Exercise requirements:
What lines in the records below hold the string "AGND"? Please show them.

Information given:
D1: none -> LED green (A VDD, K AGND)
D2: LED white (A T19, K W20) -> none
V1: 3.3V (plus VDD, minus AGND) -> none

---

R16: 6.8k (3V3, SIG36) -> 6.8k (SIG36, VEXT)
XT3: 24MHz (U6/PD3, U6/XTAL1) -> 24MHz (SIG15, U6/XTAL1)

...

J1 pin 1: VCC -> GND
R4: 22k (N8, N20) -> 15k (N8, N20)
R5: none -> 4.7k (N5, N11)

Task result:
D1: none -> LED green (A VDD, K AGND)
V1: 3.3V (plus VDD, minus AGND) -> none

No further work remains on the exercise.